## Assignment
Word for word, repeat all the entries below, but without the pictures.
——————
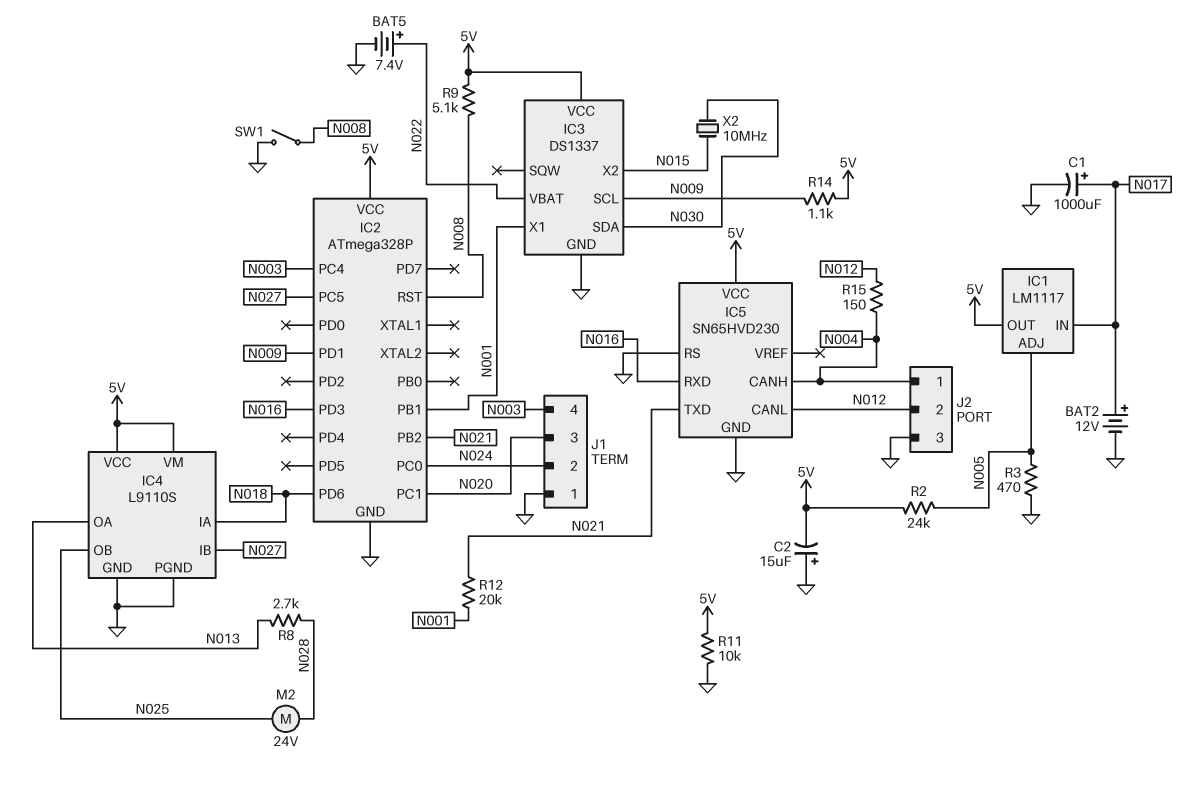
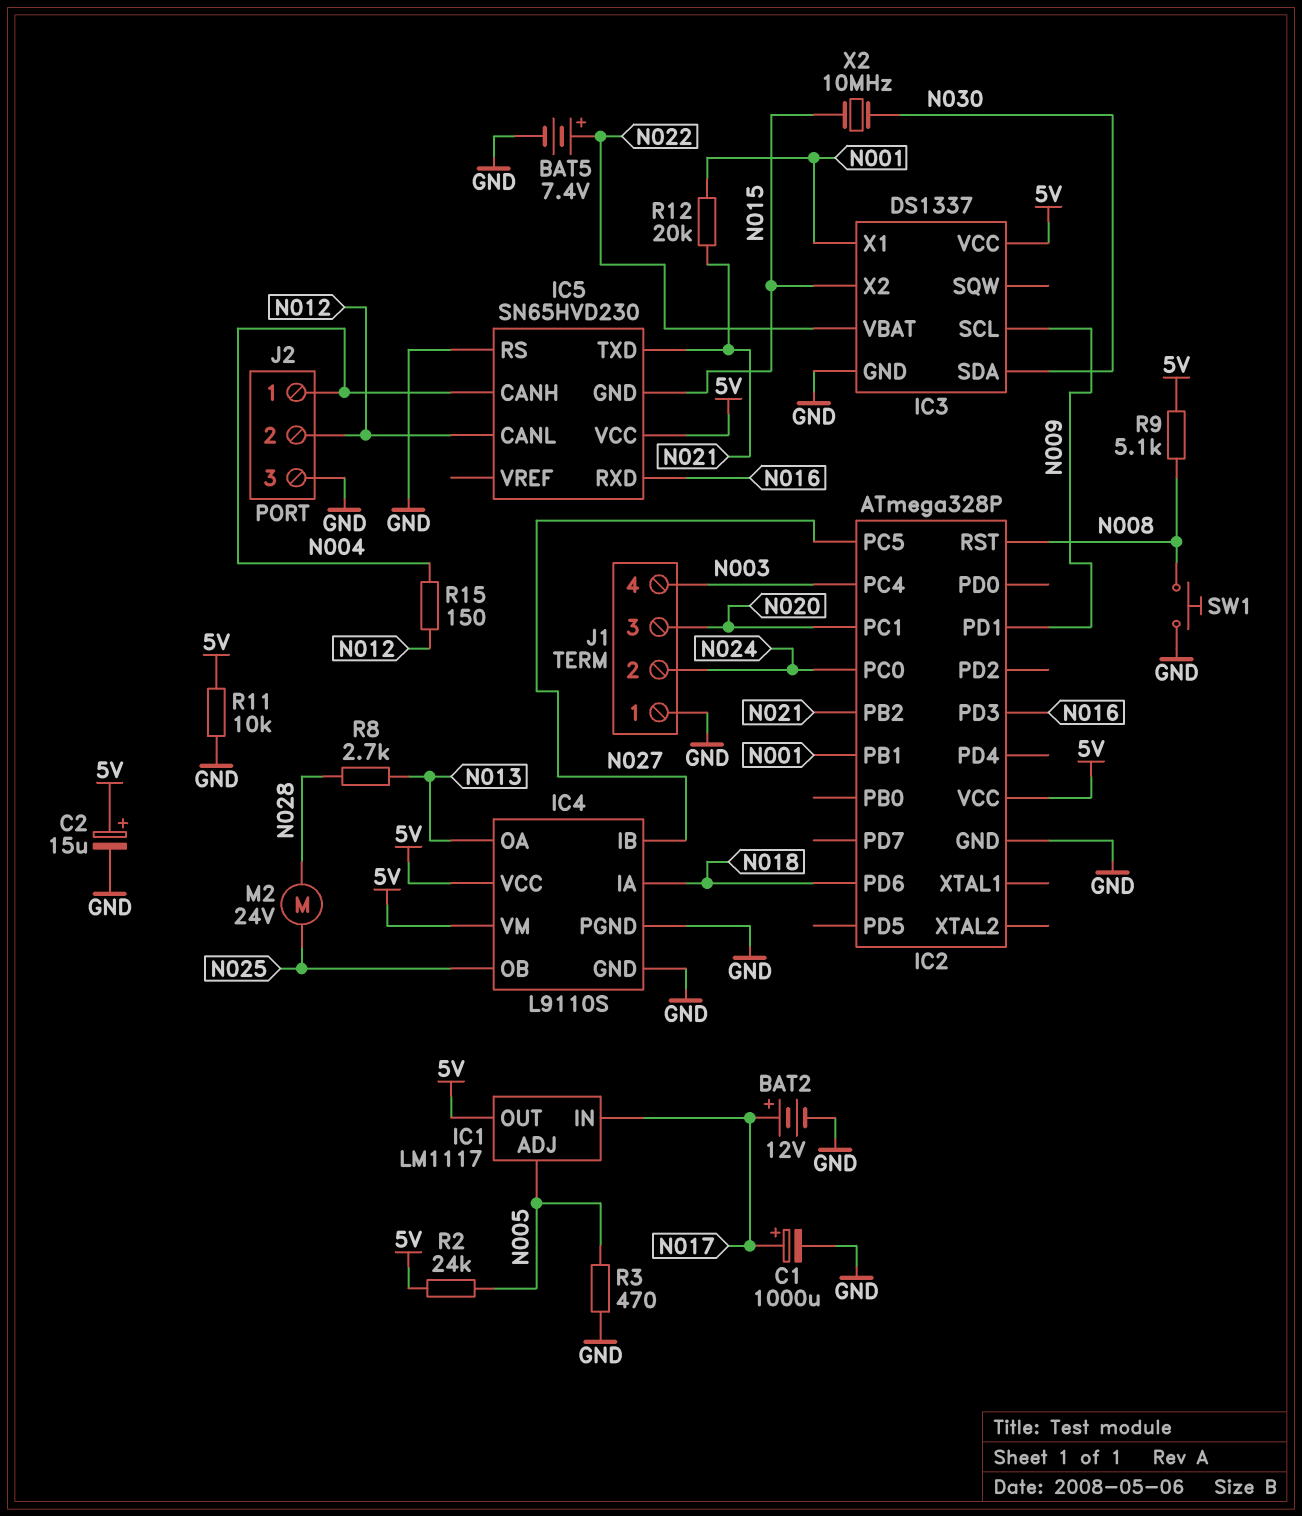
C2: 15uF (plus GND, minus 5V) -> 15uF (plus 5V, minus GND)
IC5 pin GND: GND -> N015
R14: 1.1k (5V, N009) -> none
SW1: switch (GND, N008) -> button (GND, N008)

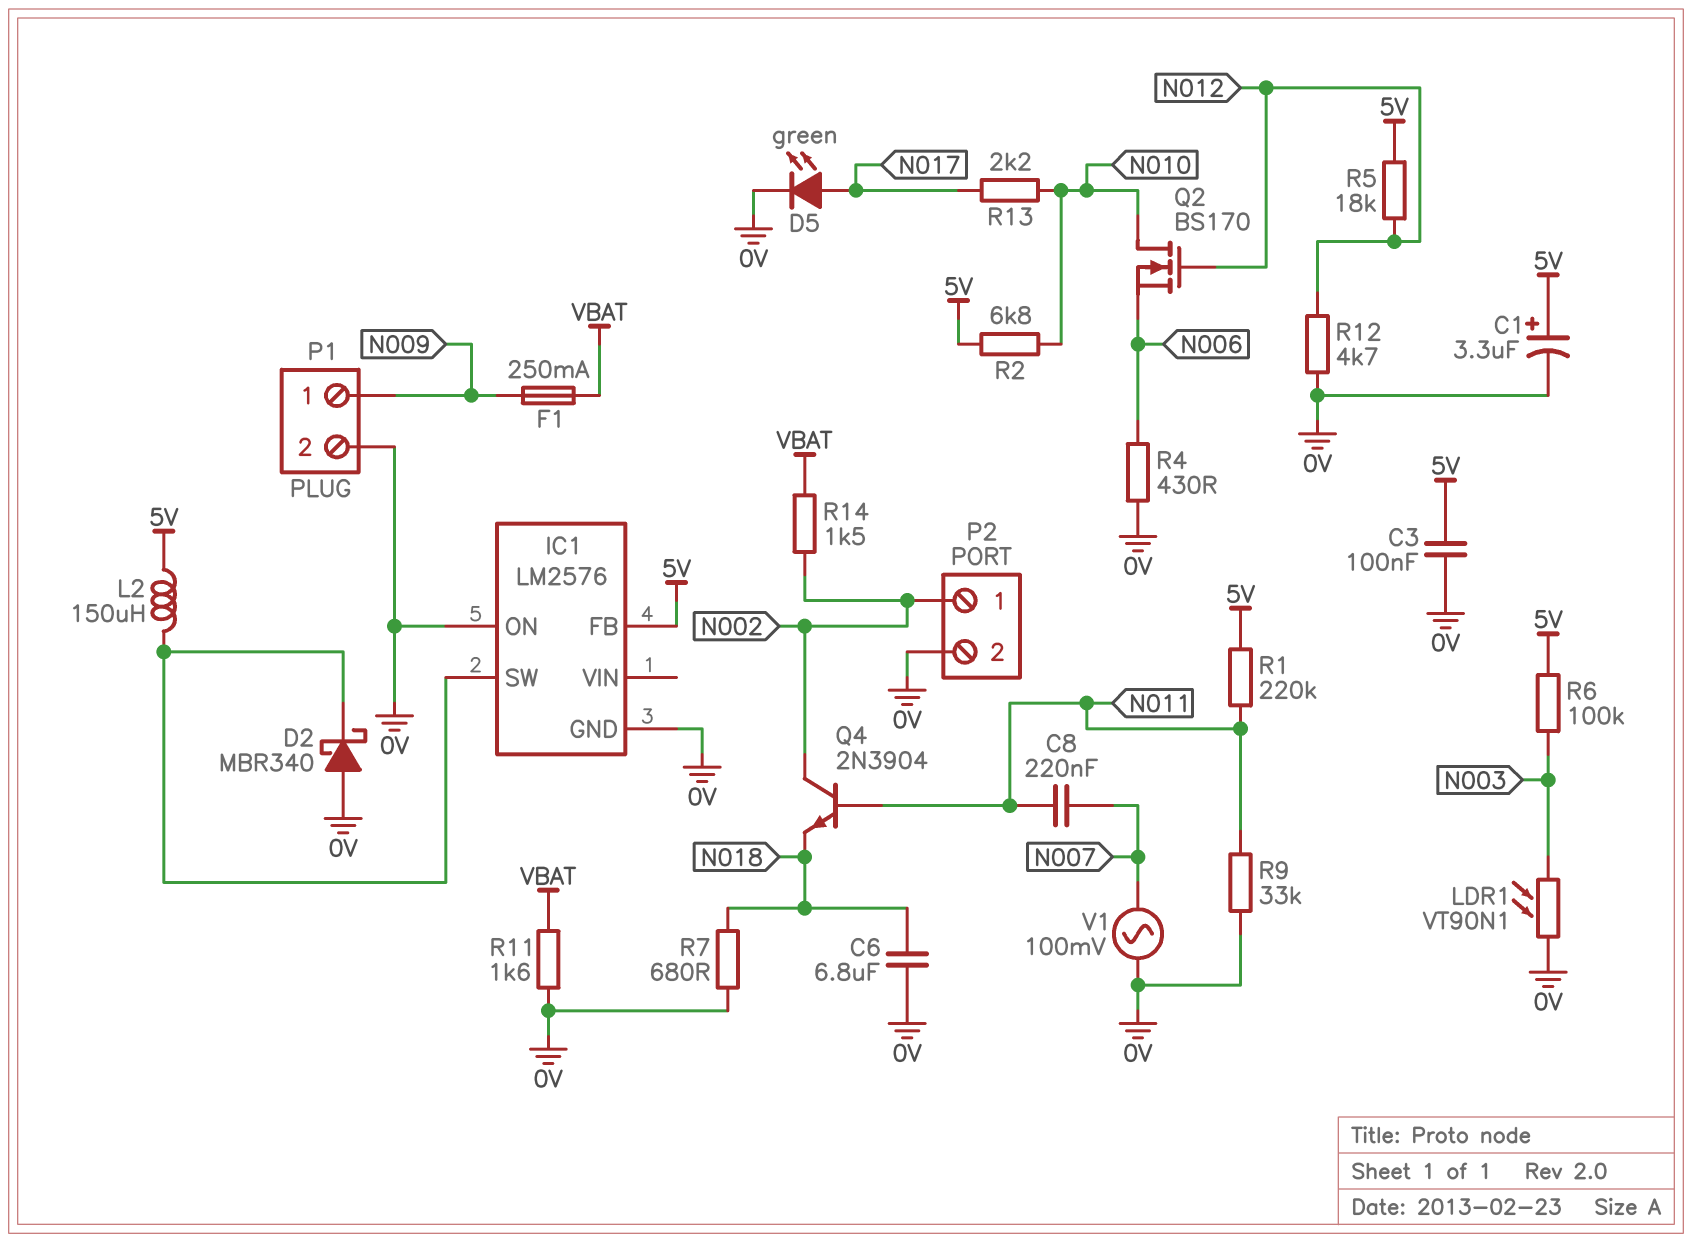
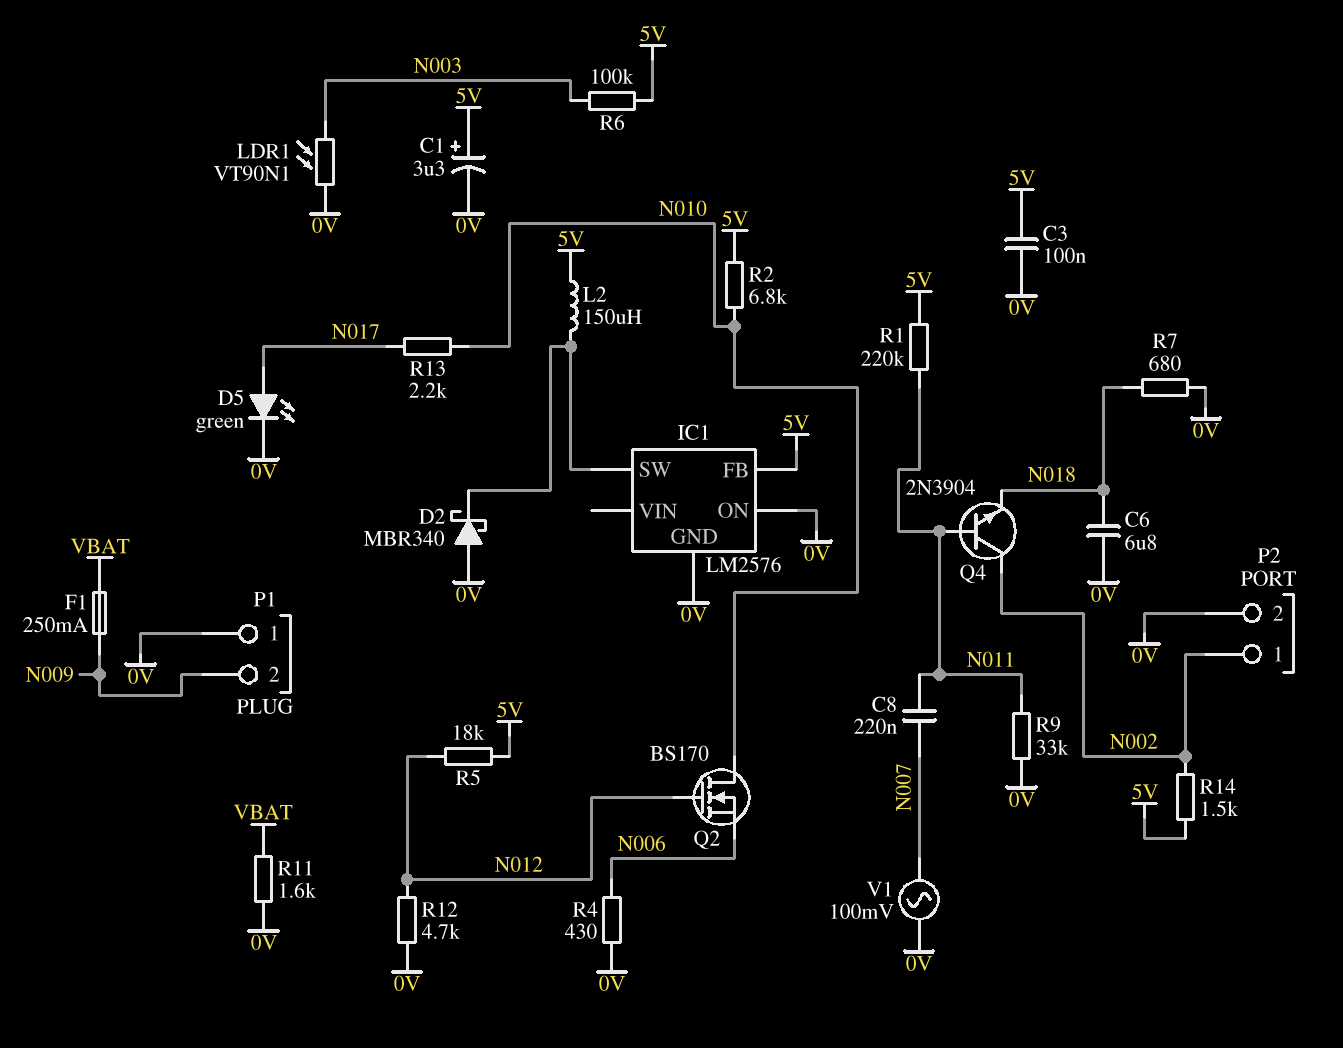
P1 pin 1: N009 -> 0V
P1 pin 2: 0V -> N009
R14: 1.5k (N002, VBAT) -> 1.5k (5V, N002)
——————
## Written response
C2: 15uF (plus GND, minus 5V) -> 15uF (plus 5V, minus GND)
IC5 pin GND: GND -> N015
R14: 1.1k (5V, N009) -> none
SW1: switch (GND, N008) -> button (GND, N008)

P1 pin 1: N009 -> 0V
P1 pin 2: 0V -> N009
R14: 1.5k (N002, VBAT) -> 1.5k (5V, N002)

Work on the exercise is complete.